- Records for this exercise
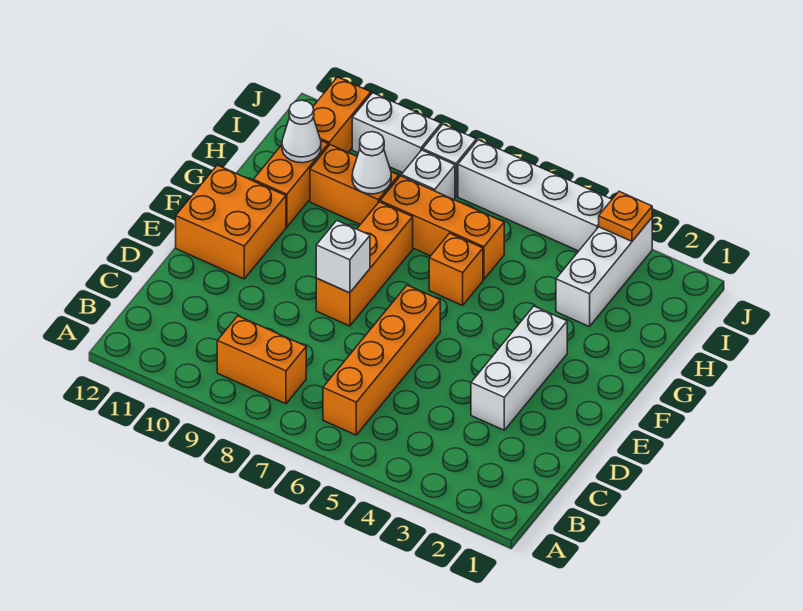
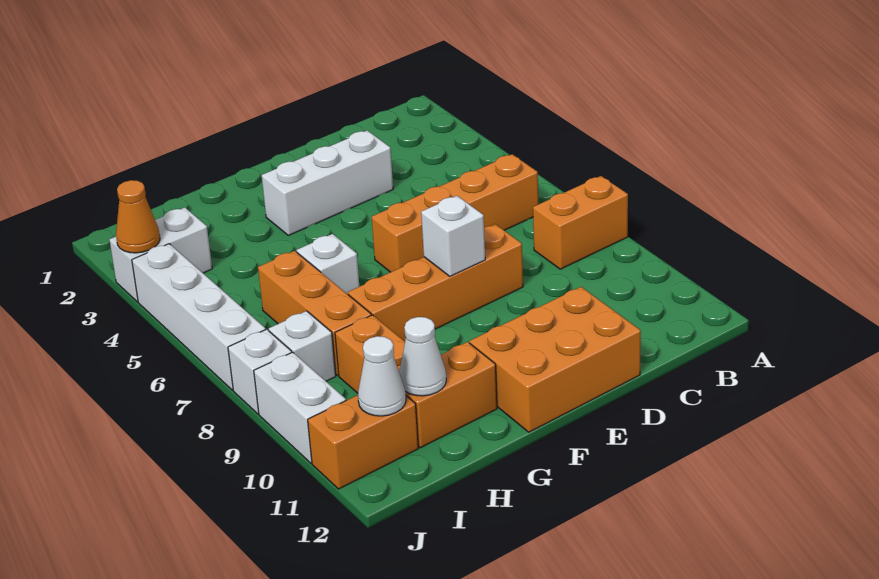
orange brick B8:B9 level 1 -> orange brick A8:B8 level 1
orange brick E8:G8 level 1 -> orange brick D8:G8 level 1
orange brick E11:F12 level 1 -> orange brick D11:F12 level 1
orange brick G6 level 1 -> white brick G6 level 1
white brick H3:J3 level 1 -> white brick I3:J3 level 1
white cone H9 level 2 -> white cone I11 level 2
orange plate J3 level 2 -> orange cone J3 level 2

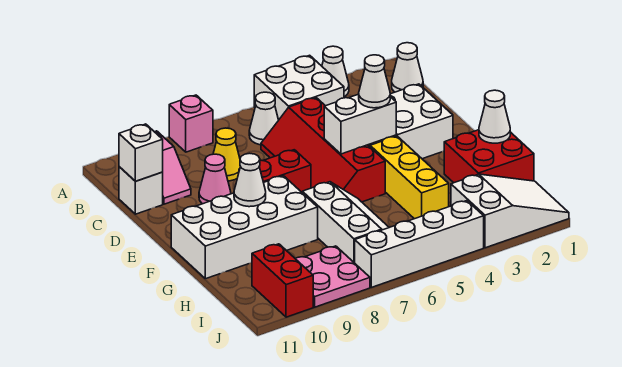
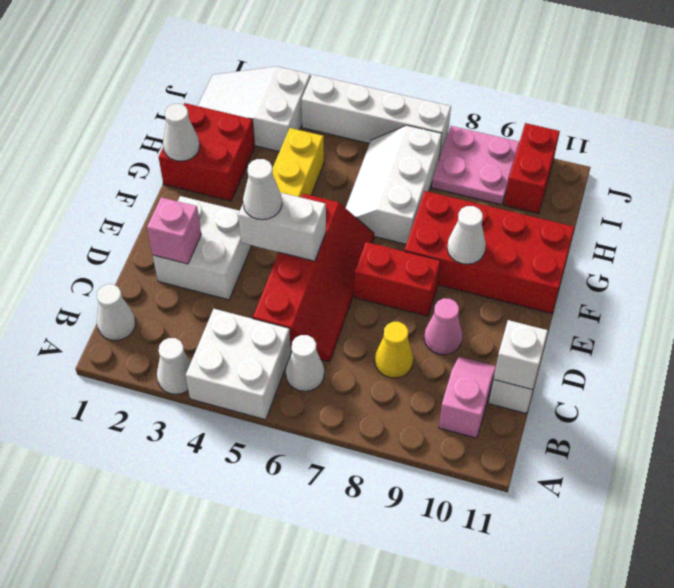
pink brick A8 level 1 -> pink brick D2 level 2
white brick F8:G11 level 1 -> red brick F8:G11 level 1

- Exercise goal
Would you return the material exactly, images excluded?

- Result of this exercise
orange brick B8:B9 level 1 -> orange brick A8:B8 level 1
orange brick E8:G8 level 1 -> orange brick D8:G8 level 1
orange brick E11:F12 level 1 -> orange brick D11:F12 level 1
orange brick G6 level 1 -> white brick G6 level 1
white brick H3:J3 level 1 -> white brick I3:J3 level 1
white cone H9 level 2 -> white cone I11 level 2
orange plate J3 level 2 -> orange cone J3 level 2

pink brick A8 level 1 -> pink brick D2 level 2
white brick F8:G11 level 1 -> red brick F8:G11 level 1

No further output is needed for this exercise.